PROBLEM STATEMENT: Copy, word for word, each line of the data below from the first through the line containing "What was the yellow", and stop there.

Coordinate-based change listings

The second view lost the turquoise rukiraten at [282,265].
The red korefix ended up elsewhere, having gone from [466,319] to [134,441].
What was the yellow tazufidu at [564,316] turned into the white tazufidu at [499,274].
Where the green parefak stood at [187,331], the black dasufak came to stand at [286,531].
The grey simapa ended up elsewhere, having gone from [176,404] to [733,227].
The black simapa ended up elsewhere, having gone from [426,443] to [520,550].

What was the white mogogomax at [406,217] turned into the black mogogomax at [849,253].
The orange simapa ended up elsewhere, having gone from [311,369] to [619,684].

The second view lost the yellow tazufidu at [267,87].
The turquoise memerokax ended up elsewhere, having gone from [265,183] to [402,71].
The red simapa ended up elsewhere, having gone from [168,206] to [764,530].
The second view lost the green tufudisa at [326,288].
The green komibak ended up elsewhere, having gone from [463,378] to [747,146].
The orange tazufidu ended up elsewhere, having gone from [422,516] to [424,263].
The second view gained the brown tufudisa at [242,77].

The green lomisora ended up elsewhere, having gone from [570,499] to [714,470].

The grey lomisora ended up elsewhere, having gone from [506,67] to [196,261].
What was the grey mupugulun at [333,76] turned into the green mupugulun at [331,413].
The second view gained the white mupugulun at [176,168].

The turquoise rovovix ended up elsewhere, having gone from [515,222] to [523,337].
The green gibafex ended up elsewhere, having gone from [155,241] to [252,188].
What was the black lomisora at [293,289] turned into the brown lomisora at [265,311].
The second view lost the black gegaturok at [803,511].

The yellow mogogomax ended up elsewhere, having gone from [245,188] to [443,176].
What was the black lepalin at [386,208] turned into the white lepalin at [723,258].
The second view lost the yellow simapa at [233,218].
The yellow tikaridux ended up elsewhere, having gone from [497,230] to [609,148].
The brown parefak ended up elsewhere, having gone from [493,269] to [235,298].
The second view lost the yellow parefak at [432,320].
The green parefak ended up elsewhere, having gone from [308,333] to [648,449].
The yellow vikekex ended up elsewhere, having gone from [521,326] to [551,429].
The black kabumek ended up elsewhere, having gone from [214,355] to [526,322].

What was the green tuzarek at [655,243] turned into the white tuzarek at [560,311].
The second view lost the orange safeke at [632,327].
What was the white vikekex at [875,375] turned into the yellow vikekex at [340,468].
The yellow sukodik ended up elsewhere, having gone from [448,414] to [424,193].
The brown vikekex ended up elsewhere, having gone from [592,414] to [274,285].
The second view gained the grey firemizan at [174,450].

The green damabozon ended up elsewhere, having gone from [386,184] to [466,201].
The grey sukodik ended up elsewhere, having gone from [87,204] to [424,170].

PROBLEM SOLUTION:
The second view lost the turquoise rukiraten at [282,265].
The red korefix ended up elsewhere, having gone from [466,319] to [134,441].
What was the yellow tazufidu at [564,316] turned into the white tazufidu at [499,274].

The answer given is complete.